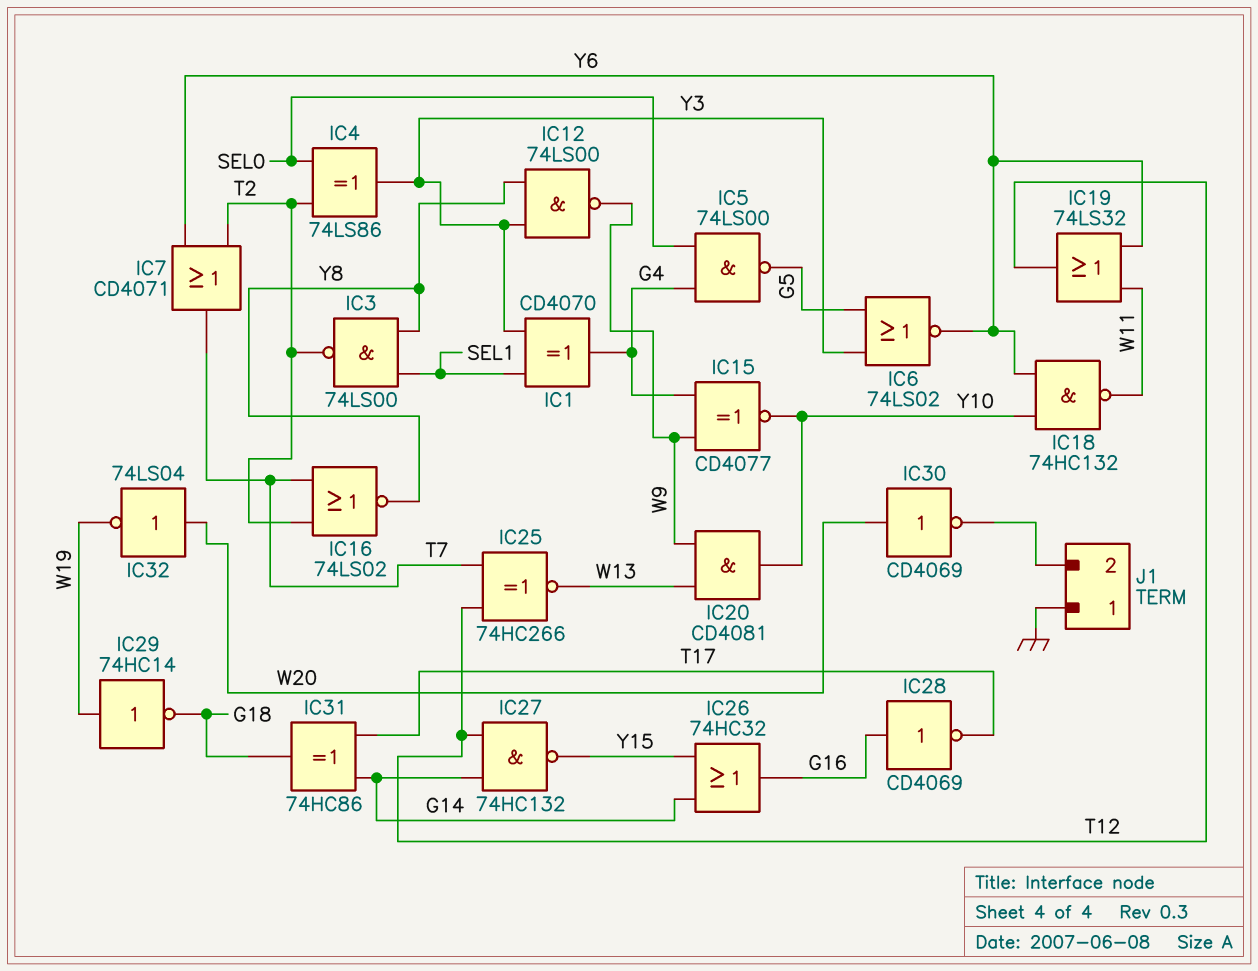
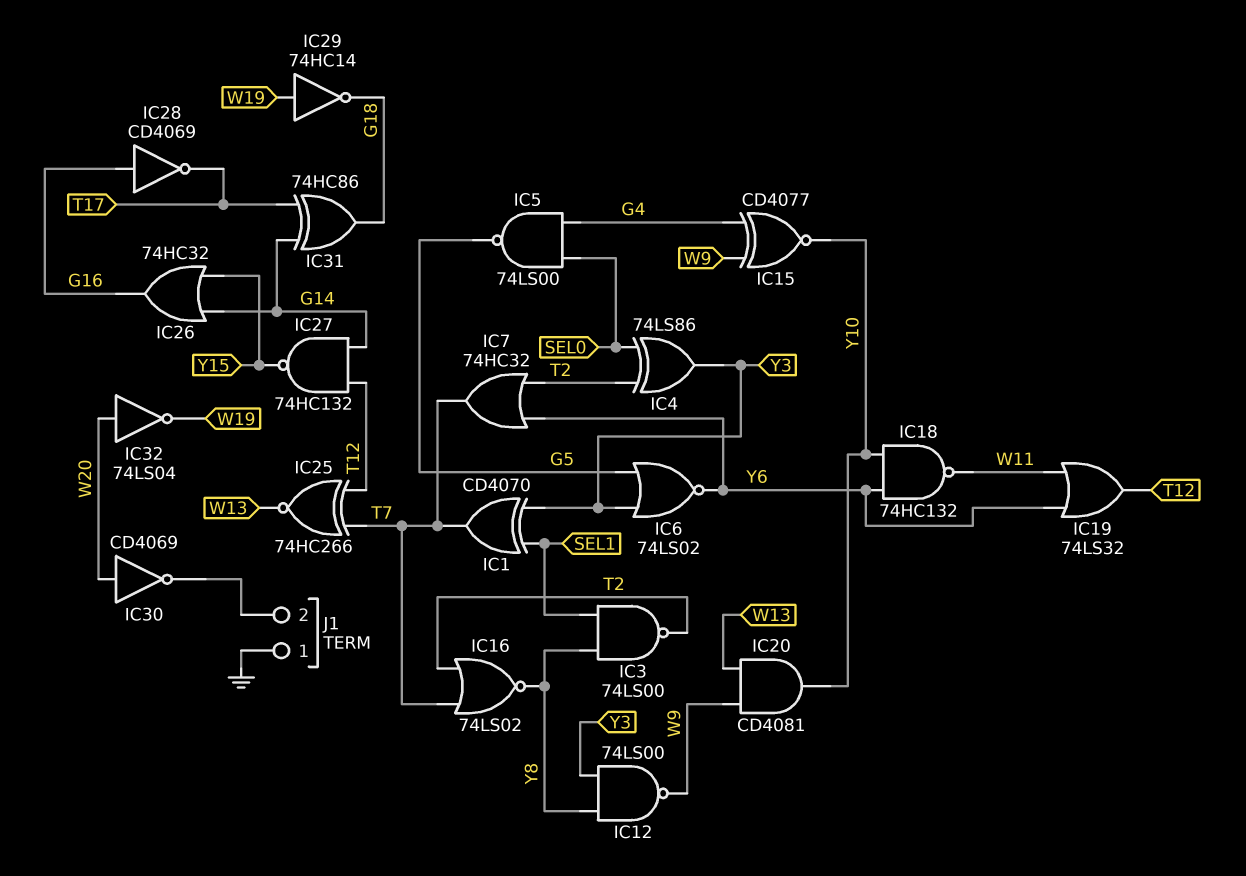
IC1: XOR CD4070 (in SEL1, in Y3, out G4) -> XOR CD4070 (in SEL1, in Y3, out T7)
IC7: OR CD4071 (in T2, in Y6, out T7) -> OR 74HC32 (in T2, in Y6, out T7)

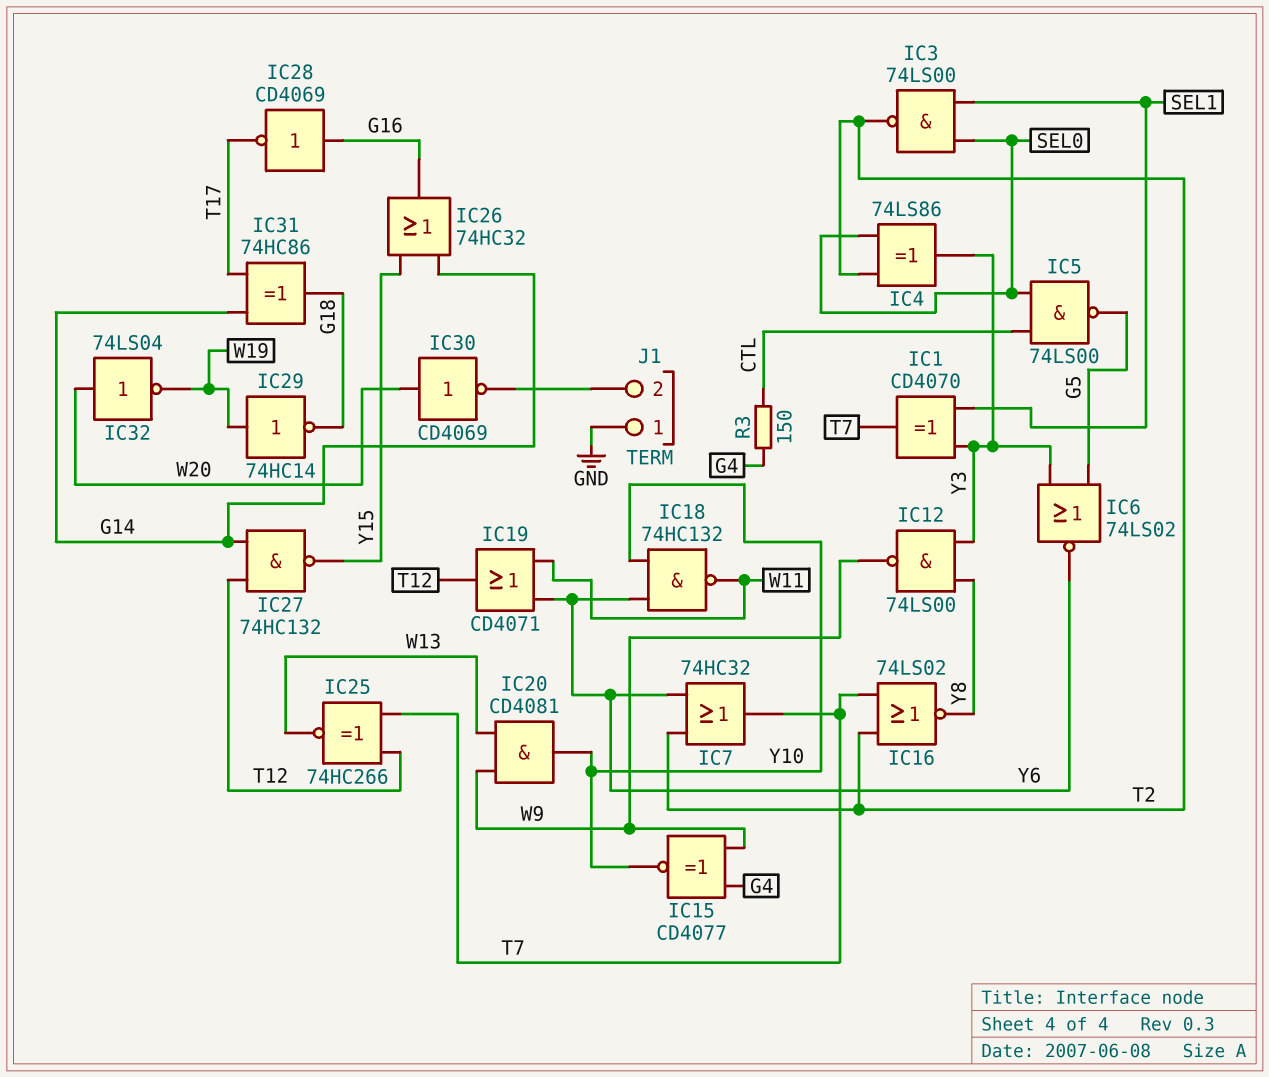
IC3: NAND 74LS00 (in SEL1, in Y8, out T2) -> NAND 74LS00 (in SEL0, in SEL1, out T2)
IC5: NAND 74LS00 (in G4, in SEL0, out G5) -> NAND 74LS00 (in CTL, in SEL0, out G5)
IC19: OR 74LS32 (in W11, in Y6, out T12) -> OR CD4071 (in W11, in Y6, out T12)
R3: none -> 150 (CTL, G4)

# # # # #

WORK ORDER:
Everything in the material above is to be reproduced exactly, pictures aside.

OUTPUT OF THE EXERCISE:
IC1: XOR CD4070 (in SEL1, in Y3, out G4) -> XOR CD4070 (in SEL1, in Y3, out T7)
IC7: OR CD4071 (in T2, in Y6, out T7) -> OR 74HC32 (in T2, in Y6, out T7)

IC3: NAND 74LS00 (in SEL1, in Y8, out T2) -> NAND 74LS00 (in SEL0, in SEL1, out T2)
IC5: NAND 74LS00 (in G4, in SEL0, out G5) -> NAND 74LS00 (in CTL, in SEL0, out G5)
IC19: OR 74LS32 (in W11, in Y6, out T12) -> OR CD4071 (in W11, in Y6, out T12)
R3: none -> 150 (CTL, G4)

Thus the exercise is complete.